Raw data
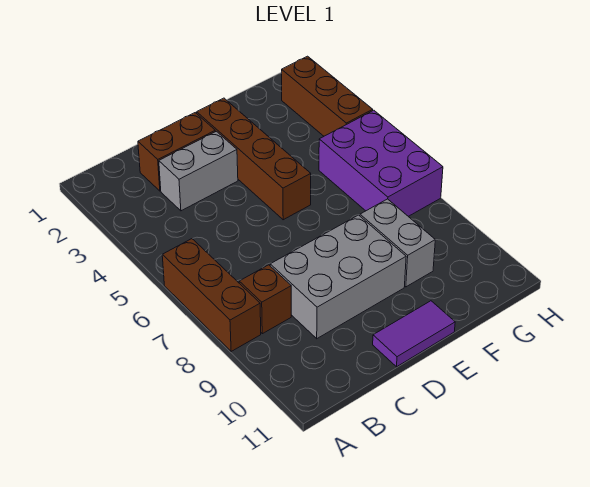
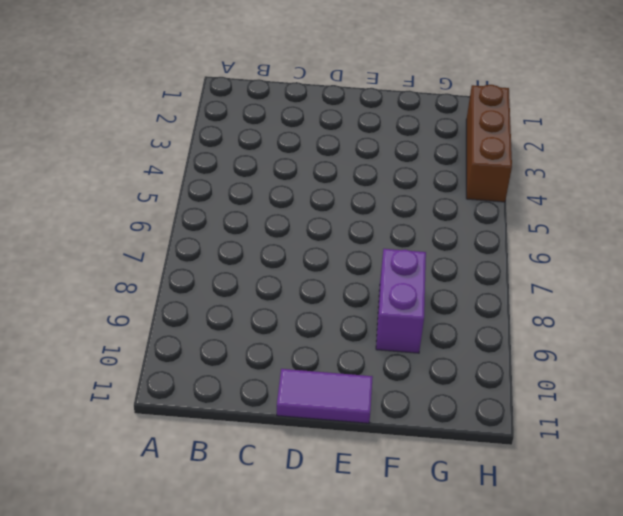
purple brick F8:F9 level 1 -> grey brick F8:F9 level 1
none -> brown brick A6:A8 level 1
none -> brown brick B8 level 1

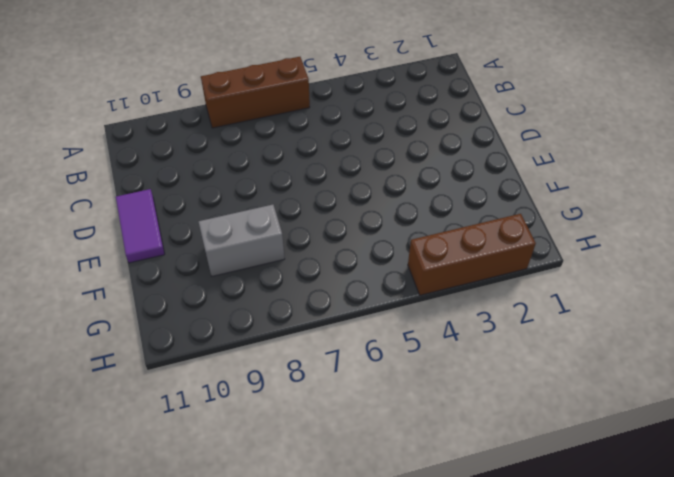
none -> brown brick B8 level 1
none -> brown brick C2:D2 level 1

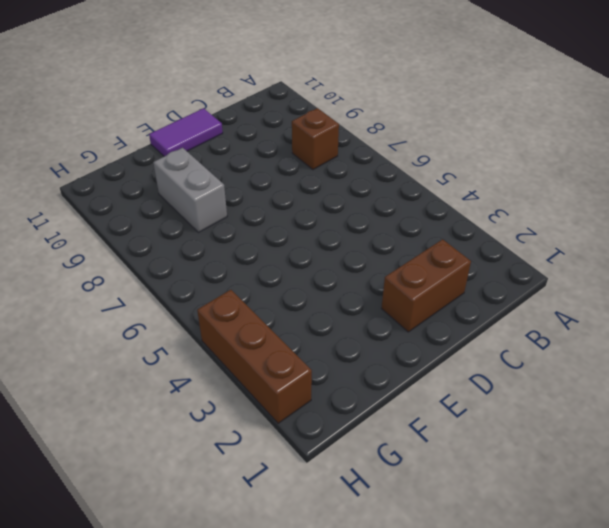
none -> brown brick A6:A8 level 1
none -> grey brick C3:D3 level 1

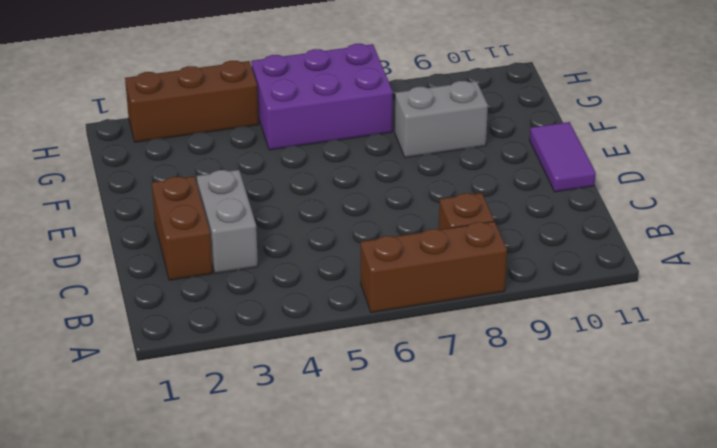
none -> grey brick C8:E9 level 1
none -> brown brick E2:E5 level 1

Required action
Whenever a line of the material above contains the string "grey", copy that line out.

Task result
purple brick F8:F9 level 1 -> grey brick F8:F9 level 1
none -> grey brick C3:D3 level 1
none -> grey brick C8:E9 level 1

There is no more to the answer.